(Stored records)
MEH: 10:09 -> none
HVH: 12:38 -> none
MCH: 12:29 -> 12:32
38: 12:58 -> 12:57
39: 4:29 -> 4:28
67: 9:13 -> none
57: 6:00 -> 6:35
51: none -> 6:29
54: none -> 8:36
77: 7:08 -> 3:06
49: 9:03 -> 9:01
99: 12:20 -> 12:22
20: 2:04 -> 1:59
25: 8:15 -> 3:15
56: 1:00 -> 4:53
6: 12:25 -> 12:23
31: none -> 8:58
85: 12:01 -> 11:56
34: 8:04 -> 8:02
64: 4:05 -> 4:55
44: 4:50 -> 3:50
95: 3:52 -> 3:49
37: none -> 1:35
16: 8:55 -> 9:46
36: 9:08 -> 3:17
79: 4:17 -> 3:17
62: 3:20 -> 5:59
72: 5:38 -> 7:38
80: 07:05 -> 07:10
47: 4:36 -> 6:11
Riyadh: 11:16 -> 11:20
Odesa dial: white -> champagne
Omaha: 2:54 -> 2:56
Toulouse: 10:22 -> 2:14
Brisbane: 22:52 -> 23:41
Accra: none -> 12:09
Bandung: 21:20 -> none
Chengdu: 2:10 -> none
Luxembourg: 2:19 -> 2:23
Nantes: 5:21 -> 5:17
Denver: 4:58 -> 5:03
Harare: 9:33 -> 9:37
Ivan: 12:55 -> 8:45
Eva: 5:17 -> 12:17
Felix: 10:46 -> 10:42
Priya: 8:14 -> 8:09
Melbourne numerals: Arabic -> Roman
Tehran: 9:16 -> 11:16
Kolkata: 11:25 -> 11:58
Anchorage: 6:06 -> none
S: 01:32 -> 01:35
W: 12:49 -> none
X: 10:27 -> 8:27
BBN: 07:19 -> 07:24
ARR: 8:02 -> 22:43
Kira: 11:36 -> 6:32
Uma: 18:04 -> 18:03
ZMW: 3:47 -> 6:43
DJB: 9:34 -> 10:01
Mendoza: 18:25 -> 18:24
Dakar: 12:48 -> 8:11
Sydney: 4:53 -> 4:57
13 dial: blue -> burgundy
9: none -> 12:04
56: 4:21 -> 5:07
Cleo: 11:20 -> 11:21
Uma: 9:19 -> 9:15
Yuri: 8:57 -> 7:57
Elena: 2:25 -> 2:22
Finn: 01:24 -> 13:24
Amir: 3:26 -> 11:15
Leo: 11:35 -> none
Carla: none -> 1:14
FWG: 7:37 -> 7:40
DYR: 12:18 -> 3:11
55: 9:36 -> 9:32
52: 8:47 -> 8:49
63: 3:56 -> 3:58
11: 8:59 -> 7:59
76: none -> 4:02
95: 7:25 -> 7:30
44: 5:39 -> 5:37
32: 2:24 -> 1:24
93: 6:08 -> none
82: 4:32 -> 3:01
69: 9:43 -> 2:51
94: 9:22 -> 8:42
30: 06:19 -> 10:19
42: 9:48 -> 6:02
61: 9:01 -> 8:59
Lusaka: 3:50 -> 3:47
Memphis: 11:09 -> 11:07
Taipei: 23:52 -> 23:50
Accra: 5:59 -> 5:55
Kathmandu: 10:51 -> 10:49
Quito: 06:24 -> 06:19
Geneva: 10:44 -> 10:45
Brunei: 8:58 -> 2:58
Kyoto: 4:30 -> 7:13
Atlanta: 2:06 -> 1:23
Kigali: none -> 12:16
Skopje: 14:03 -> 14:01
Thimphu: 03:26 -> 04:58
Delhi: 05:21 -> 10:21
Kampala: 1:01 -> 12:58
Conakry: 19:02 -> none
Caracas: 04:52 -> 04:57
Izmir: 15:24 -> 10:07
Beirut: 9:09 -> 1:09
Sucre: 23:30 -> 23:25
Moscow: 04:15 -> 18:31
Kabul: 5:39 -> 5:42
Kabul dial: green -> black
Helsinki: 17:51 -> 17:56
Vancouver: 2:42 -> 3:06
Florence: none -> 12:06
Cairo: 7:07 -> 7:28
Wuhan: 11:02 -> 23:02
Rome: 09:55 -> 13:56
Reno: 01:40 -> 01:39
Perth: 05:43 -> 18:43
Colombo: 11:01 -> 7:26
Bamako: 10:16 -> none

### GIVEN INSTRUCTION
Retype each line of the listing above without any alteration.

### SOLUTION TO THE PROBLEM
MEH: 10:09 -> none
HVH: 12:38 -> none
MCH: 12:29 -> 12:32
38: 12:58 -> 12:57
39: 4:29 -> 4:28
67: 9:13 -> none
57: 6:00 -> 6:35
51: none -> 6:29
54: none -> 8:36
77: 7:08 -> 3:06
49: 9:03 -> 9:01
99: 12:20 -> 12:22
20: 2:04 -> 1:59
25: 8:15 -> 3:15
56: 1:00 -> 4:53
6: 12:25 -> 12:23
31: none -> 8:58
85: 12:01 -> 11:56
34: 8:04 -> 8:02
64: 4:05 -> 4:55
44: 4:50 -> 3:50
95: 3:52 -> 3:49
37: none -> 1:35
16: 8:55 -> 9:46
36: 9:08 -> 3:17
79: 4:17 -> 3:17
62: 3:20 -> 5:59
72: 5:38 -> 7:38
80: 07:05 -> 07:10
47: 4:36 -> 6:11
Riyadh: 11:16 -> 11:20
Odesa dial: white -> champagne
Omaha: 2:54 -> 2:56
Toulouse: 10:22 -> 2:14
Brisbane: 22:52 -> 23:41
Accra: none -> 12:09
Bandung: 21:20 -> none
Chengdu: 2:10 -> none
Luxembourg: 2:19 -> 2:23
Nantes: 5:21 -> 5:17
Denver: 4:58 -> 5:03
Harare: 9:33 -> 9:37
Ivan: 12:55 -> 8:45
Eva: 5:17 -> 12:17
Felix: 10:46 -> 10:42
Priya: 8:14 -> 8:09
Melbourne numerals: Arabic -> Roman
Tehran: 9:16 -> 11:16
Kolkata: 11:25 -> 11:58
Anchorage: 6:06 -> none
S: 01:32 -> 01:35
W: 12:49 -> none
X: 10:27 -> 8:27
BBN: 07:19 -> 07:24
ARR: 8:02 -> 22:43
Kira: 11:36 -> 6:32
Uma: 18:04 -> 18:03
ZMW: 3:47 -> 6:43
DJB: 9:34 -> 10:01
Mendoza: 18:25 -> 18:24
Dakar: 12:48 -> 8:11
Sydney: 4:53 -> 4:57
13 dial: blue -> burgundy
9: none -> 12:04
56: 4:21 -> 5:07
Cleo: 11:20 -> 11:21
Uma: 9:19 -> 9:15
Yuri: 8:57 -> 7:57
Elena: 2:25 -> 2:22
Finn: 01:24 -> 13:24
Amir: 3:26 -> 11:15
Leo: 11:35 -> none
Carla: none -> 1:14
FWG: 7:37 -> 7:40
DYR: 12:18 -> 3:11
55: 9:36 -> 9:32
52: 8:47 -> 8:49
63: 3:56 -> 3:58
11: 8:59 -> 7:59
76: none -> 4:02
95: 7:25 -> 7:30
44: 5:39 -> 5:37
32: 2:24 -> 1:24
93: 6:08 -> none
82: 4:32 -> 3:01
69: 9:43 -> 2:51
94: 9:22 -> 8:42
30: 06:19 -> 10:19
42: 9:48 -> 6:02
61: 9:01 -> 8:59
Lusaka: 3:50 -> 3:47
Memphis: 11:09 -> 11:07
Taipei: 23:52 -> 23:50
Accra: 5:59 -> 5:55
Kathmandu: 10:51 -> 10:49
Quito: 06:24 -> 06:19
Geneva: 10:44 -> 10:45
Brunei: 8:58 -> 2:58
Kyoto: 4:30 -> 7:13
Atlanta: 2:06 -> 1:23
Kigali: none -> 12:16
Skopje: 14:03 -> 14:01
Thimphu: 03:26 -> 04:58
Delhi: 05:21 -> 10:21
Kampala: 1:01 -> 12:58
Conakry: 19:02 -> none
Caracas: 04:52 -> 04:57
Izmir: 15:24 -> 10:07
Beirut: 9:09 -> 1:09
Sucre: 23:30 -> 23:25
Moscow: 04:15 -> 18:31
Kabul: 5:39 -> 5:42
Kabul dial: green -> black
Helsinki: 17:51 -> 17:56
Vancouver: 2:42 -> 3:06
Florence: none -> 12:06
Cairo: 7:07 -> 7:28
Wuhan: 11:02 -> 23:02
Rome: 09:55 -> 13:56
Reno: 01:40 -> 01:39
Perth: 05:43 -> 18:43
Colombo: 11:01 -> 7:26
Bamako: 10:16 -> none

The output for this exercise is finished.